*Your objective*. Only one portion of the data is to be written out: from the line bearing "D201: diode 1N4148" through the line bearing "J201 pin 1: GND -> VI". Write it exactly as it appears.

*Extracted records*.

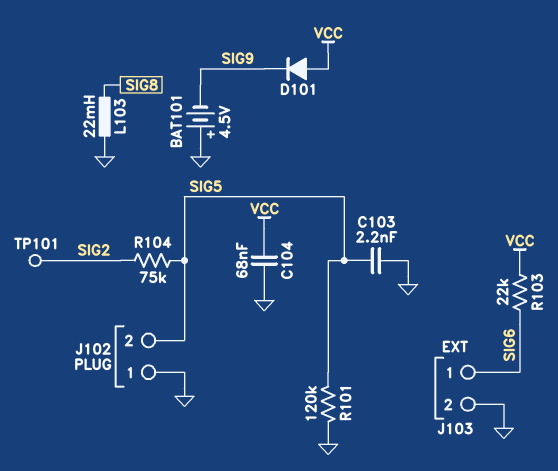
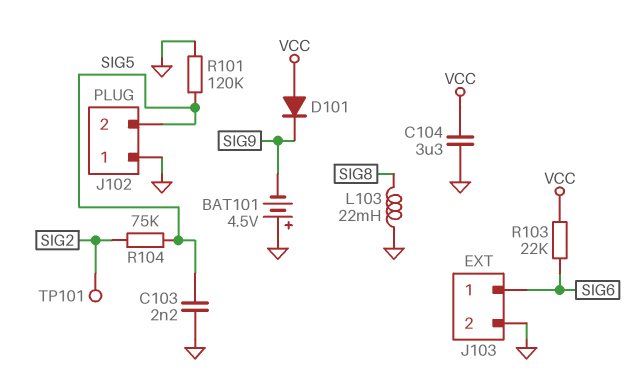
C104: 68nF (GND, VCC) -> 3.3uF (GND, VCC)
==
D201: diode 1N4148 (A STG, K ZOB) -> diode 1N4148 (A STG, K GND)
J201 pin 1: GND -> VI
* * *
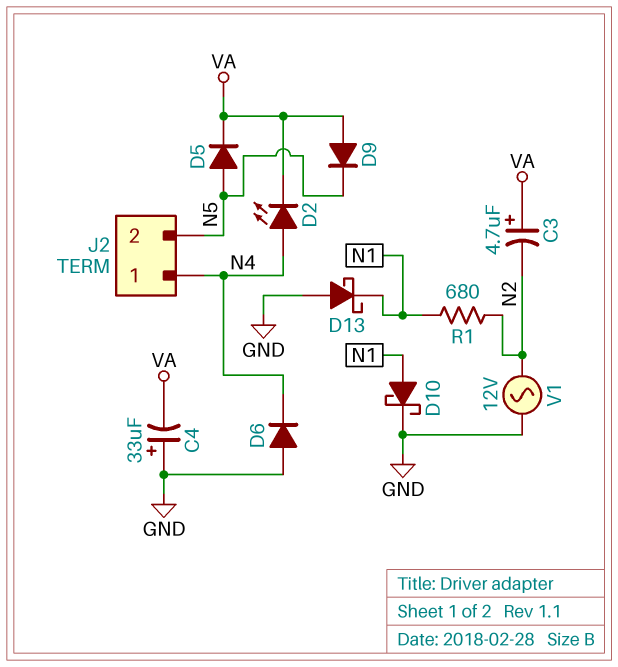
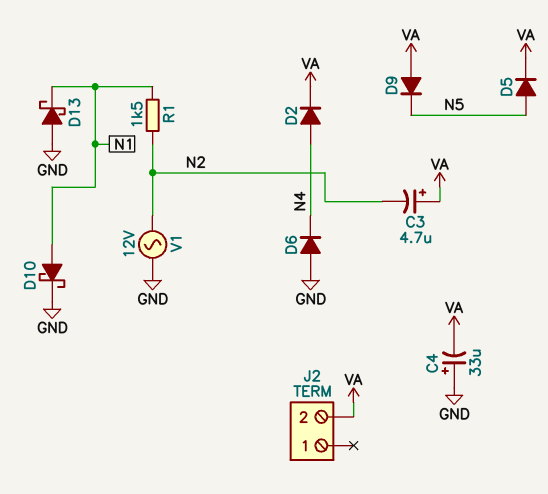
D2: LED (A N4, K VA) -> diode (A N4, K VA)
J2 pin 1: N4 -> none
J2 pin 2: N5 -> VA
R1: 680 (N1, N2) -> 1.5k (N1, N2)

*Answer below*.
D201: diode 1N4148 (A STG, K ZOB) -> diode 1N4148 (A STG, K GND)
J201 pin 1: GND -> VI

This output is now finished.